◆ **What is being asked**: Print everything in the records exactly. Leave the pictures out.

──────

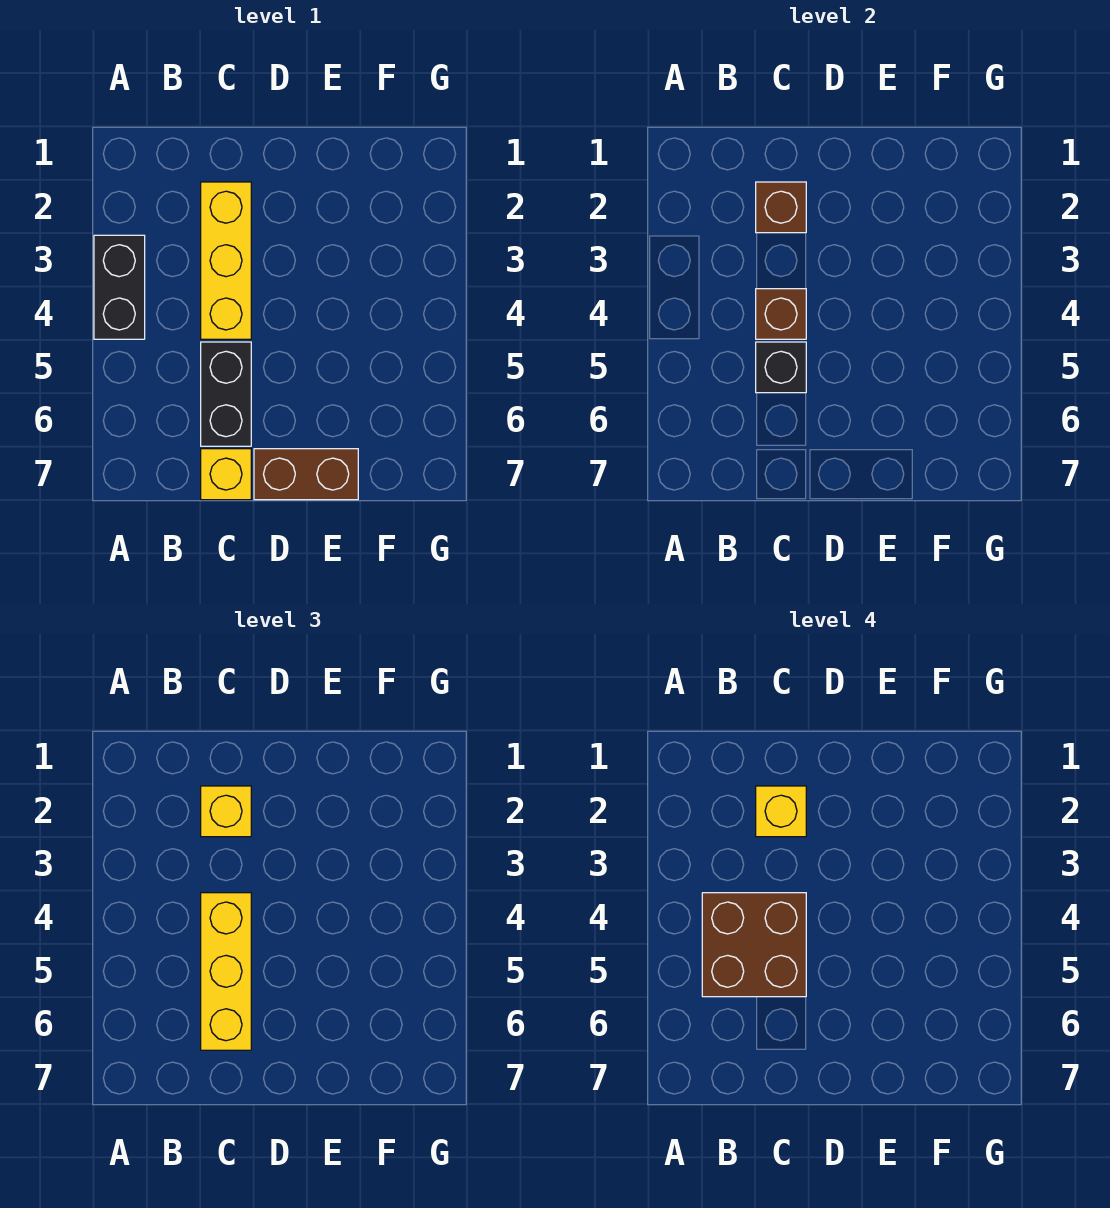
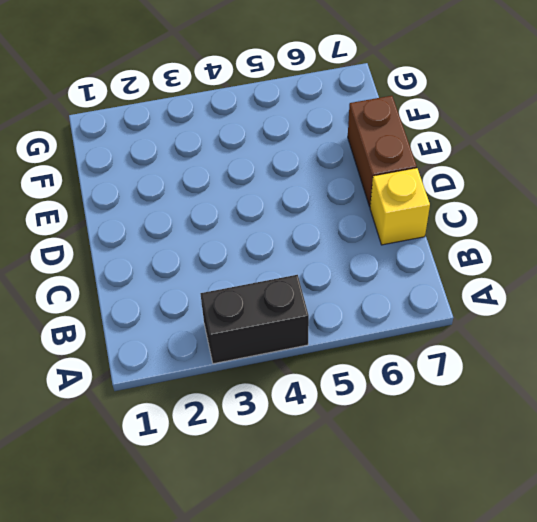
none -> yellow 1x3 brick [201,182,251,339]
none -> black 1x2 brick [201,342,251,446]
none -> brown 1x1 brick [756,182,806,233]

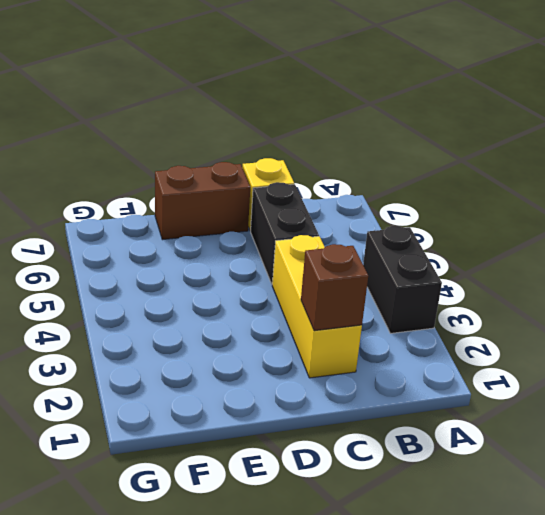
none -> brown 1x1 brick [756,289,806,339]
none -> black 1x1 brick [756,342,806,393]
none -> yellow 1x1 brick [201,786,251,837]

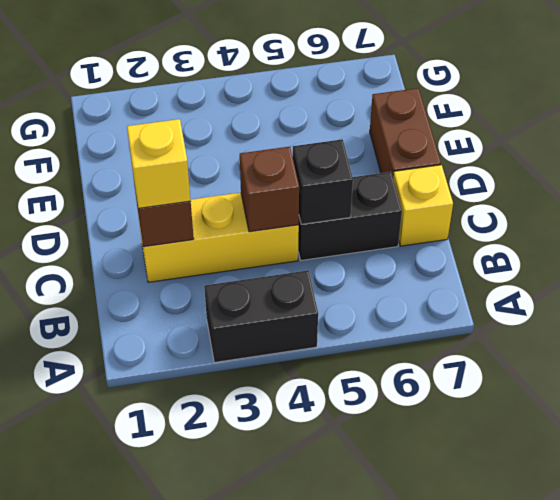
none -> yellow 1x3 brick [201,893,251,1050]
none -> brown 2x2 brick [702,893,806,997]
none -> yellow 1x1 brick [756,786,806,837]

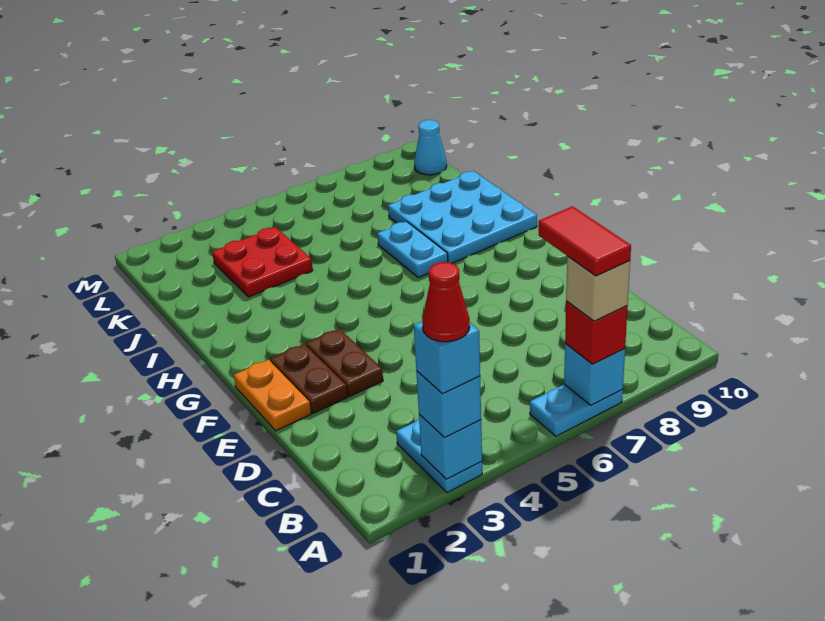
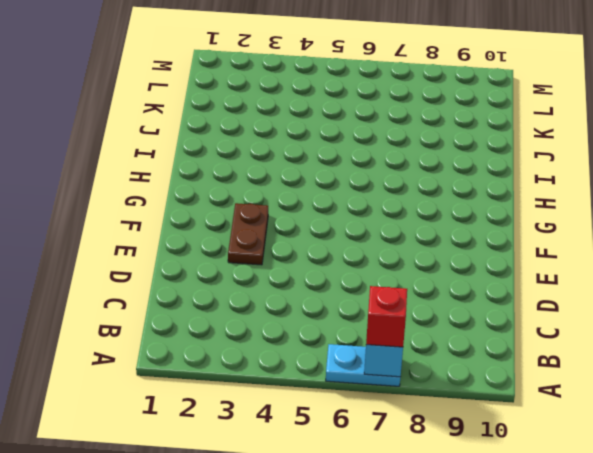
none -> cyan 1x2 plate [396,419,482,493]
none -> orange 1x2 plate [234,360,311,431]
none -> brown 1x2 plate [270,344,348,413]

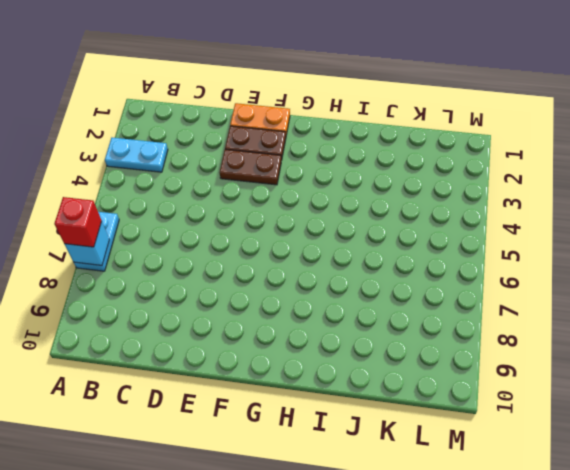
none -> cyan 1x2 plate [377,221,448,278]
none -> cyan 3x3 plate [388,171,537,263]
none -> red 2x2 plate [212,227,313,297]

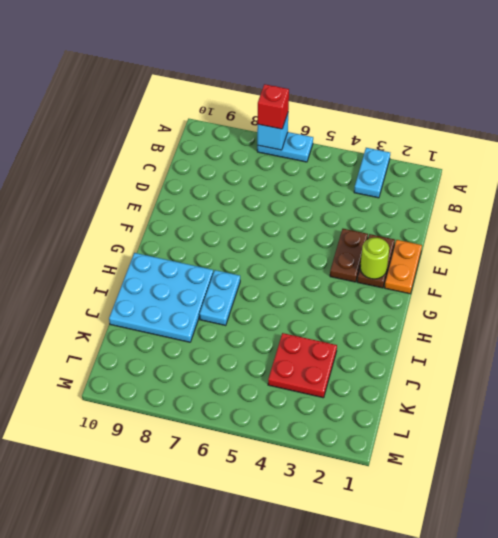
lime 1x1 round brick [360,238,389,279] -> none
none -> cyan 1x1 cone [414,120,447,175]
none -> cyan 1x1 brick [419,414,482,479]
none -> cyan 1x1 brick [416,371,481,437]

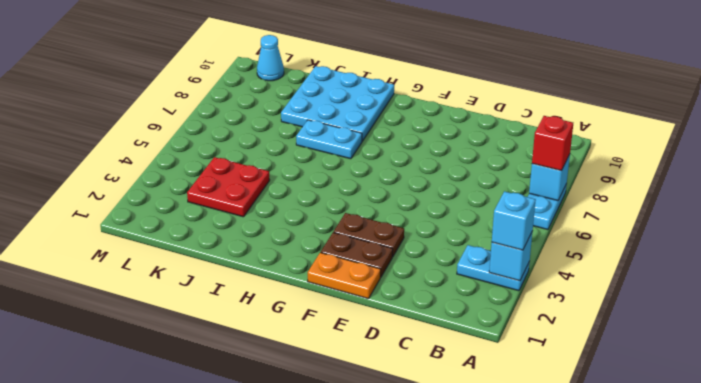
none -> cyan 1x1 brick [414,322,480,394]
none -> tan 1x1 brick [566,257,630,321]
none -> red 1x1 cone [422,262,470,342]

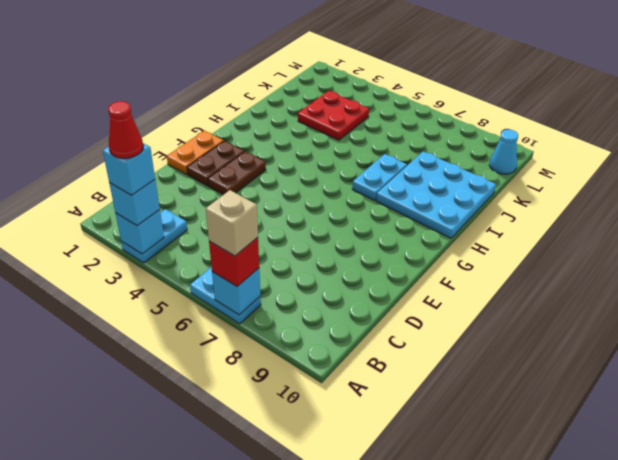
none -> red 1x2 tile [539,206,631,276]

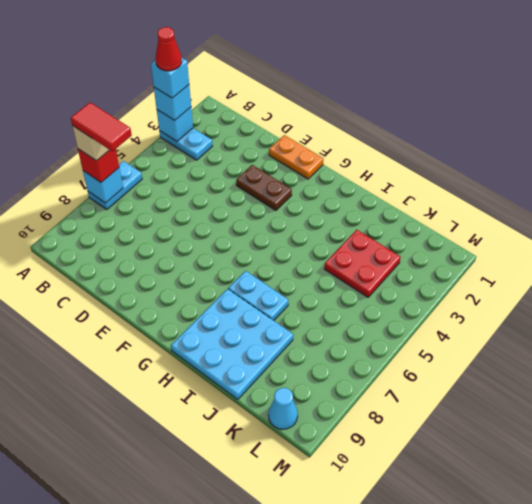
none -> brown 1x2 plate [270,344,348,413]

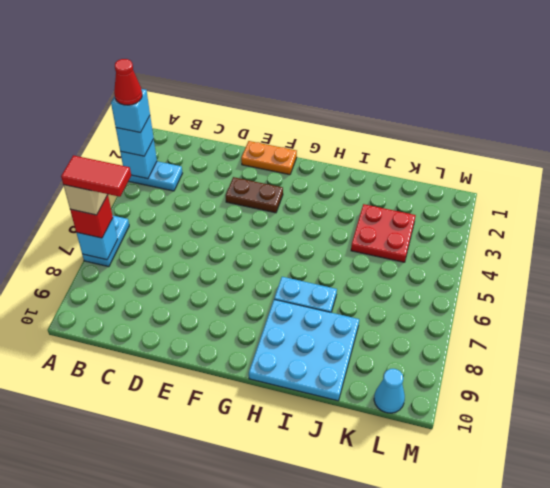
none -> brown 1x2 plate [270,344,348,413]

──────

◆ **Your solution**:
none -> yellow 1x3 brick [201,182,251,339]
none -> black 1x2 brick [201,342,251,446]
none -> brown 1x1 brick [756,182,806,233]

none -> brown 1x1 brick [756,289,806,339]
none -> black 1x1 brick [756,342,806,393]
none -> yellow 1x1 brick [201,786,251,837]

none -> yellow 1x3 brick [201,893,251,1050]
none -> brown 2x2 brick [702,893,806,997]
none -> yellow 1x1 brick [756,786,806,837]

none -> cyan 1x2 plate [396,419,482,493]
none -> orange 1x2 plate [234,360,311,431]
none -> brown 1x2 plate [270,344,348,413]

none -> cyan 1x2 plate [377,221,448,278]
none -> cyan 3x3 plate [388,171,537,263]
none -> red 2x2 plate [212,227,313,297]

lime 1x1 round brick [360,238,389,279] -> none
none -> cyan 1x1 cone [414,120,447,175]
none -> cyan 1x1 brick [419,414,482,479]
none -> cyan 1x1 brick [416,371,481,437]

none -> cyan 1x1 brick [414,322,480,394]
none -> tan 1x1 brick [566,257,630,321]
none -> red 1x1 cone [422,262,470,342]

none -> red 1x2 tile [539,206,631,276]

none -> brown 1x2 plate [270,344,348,413]

none -> brown 1x2 plate [270,344,348,413]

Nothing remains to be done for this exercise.